§ **ABOUT THIS TASK**: In the following material, identify every line holding the string "white" and return it.

§ **SOURCE DATA**:
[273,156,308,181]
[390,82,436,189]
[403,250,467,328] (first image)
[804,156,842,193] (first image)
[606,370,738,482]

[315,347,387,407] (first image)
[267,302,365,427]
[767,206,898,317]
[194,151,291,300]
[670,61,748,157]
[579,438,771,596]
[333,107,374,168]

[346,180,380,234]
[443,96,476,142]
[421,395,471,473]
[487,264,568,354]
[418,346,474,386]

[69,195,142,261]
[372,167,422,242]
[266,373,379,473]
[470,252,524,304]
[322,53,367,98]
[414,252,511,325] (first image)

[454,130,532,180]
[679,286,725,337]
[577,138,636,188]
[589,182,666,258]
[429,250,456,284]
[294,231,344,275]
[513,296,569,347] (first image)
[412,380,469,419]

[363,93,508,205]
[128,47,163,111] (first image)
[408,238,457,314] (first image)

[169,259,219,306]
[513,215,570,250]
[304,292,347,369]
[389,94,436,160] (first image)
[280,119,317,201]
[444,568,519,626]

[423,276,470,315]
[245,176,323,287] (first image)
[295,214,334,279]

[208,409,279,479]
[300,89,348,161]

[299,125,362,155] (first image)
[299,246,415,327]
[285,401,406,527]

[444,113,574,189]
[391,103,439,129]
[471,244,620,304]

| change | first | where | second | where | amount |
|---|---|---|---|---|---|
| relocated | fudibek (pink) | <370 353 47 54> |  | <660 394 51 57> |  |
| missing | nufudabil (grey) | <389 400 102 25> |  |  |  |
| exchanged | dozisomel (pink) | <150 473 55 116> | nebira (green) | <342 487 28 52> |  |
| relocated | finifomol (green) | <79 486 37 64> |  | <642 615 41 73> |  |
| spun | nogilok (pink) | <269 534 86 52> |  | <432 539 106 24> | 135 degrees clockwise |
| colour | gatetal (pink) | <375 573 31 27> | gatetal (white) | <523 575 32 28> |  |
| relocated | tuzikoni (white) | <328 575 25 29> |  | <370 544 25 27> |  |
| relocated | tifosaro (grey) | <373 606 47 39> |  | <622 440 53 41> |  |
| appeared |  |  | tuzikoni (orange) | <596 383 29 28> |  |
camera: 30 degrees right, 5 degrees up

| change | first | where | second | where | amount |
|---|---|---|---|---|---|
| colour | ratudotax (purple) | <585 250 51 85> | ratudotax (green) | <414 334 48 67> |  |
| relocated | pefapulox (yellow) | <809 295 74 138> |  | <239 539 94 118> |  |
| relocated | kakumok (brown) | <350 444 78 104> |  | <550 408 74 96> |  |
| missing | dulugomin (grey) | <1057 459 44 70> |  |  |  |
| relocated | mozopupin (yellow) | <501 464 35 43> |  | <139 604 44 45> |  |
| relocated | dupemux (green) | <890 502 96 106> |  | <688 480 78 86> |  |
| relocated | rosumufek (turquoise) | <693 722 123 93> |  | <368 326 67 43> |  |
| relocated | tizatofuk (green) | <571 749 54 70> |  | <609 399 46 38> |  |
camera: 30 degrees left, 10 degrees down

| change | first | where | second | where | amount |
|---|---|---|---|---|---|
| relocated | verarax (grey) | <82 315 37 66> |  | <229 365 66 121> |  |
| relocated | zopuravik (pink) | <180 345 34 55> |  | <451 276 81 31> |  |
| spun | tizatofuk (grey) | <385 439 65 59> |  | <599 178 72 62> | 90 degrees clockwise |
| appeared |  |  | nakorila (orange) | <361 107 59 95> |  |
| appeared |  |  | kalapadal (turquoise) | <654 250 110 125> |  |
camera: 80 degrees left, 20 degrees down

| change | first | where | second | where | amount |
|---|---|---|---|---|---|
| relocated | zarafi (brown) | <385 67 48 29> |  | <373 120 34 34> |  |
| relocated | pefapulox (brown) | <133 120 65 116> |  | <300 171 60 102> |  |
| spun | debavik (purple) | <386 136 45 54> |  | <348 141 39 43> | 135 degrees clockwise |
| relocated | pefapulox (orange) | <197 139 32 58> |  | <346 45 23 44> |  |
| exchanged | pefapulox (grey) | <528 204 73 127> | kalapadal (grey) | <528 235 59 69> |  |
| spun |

§ **OUTPUT FOR THIS EXERCISE**:
| colour | gatetal (pink) | <375 573 31 27> | gatetal (white) | <523 575 32 28> |  |
| relocated | tuzikoni (white) | <328 575 25 29> |  | <370 544 25 27> |  |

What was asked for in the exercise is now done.